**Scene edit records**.
-.-.-

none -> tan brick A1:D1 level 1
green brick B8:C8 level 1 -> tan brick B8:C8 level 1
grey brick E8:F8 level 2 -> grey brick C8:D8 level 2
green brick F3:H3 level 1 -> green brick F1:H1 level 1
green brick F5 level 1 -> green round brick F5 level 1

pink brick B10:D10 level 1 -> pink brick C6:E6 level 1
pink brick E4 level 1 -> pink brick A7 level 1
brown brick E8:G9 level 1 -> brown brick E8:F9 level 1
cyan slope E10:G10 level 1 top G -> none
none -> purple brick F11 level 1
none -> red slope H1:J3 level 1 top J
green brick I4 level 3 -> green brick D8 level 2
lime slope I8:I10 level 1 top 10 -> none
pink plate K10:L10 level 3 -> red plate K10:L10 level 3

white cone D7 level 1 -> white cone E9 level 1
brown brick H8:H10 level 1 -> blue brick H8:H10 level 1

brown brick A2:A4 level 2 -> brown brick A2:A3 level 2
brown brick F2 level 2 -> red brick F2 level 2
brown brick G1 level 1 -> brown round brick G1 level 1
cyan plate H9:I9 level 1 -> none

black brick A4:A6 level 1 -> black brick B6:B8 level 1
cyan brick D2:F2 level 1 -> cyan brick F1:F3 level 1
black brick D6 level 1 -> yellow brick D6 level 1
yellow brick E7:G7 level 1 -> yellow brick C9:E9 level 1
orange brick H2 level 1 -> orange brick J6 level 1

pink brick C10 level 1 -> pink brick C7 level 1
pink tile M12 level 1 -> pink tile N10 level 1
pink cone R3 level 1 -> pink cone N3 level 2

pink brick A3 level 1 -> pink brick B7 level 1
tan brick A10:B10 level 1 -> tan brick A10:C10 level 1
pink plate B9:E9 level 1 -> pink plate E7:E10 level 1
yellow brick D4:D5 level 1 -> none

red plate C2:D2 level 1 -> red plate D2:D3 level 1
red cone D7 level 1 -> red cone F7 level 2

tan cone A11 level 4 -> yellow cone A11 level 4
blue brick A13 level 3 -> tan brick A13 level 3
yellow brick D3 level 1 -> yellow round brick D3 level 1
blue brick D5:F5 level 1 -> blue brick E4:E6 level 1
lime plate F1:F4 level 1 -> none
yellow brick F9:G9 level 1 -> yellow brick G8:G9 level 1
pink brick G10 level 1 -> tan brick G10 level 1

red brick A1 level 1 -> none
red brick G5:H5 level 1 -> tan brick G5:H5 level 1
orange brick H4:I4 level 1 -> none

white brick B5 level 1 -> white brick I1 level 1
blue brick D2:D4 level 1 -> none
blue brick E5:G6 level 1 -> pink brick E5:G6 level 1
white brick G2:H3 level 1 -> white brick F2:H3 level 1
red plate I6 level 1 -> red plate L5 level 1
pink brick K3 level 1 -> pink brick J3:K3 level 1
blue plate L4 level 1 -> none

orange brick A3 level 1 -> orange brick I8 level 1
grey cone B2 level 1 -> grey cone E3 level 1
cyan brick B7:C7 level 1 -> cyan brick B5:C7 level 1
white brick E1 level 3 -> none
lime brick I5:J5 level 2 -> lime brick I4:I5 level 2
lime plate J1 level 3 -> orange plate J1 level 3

-.-.-

**YOUR INSTRUCTIONS**. Give the number of lines in the data that include the string "blue", please, and nothing else.

**TASK SOLUTION**. 6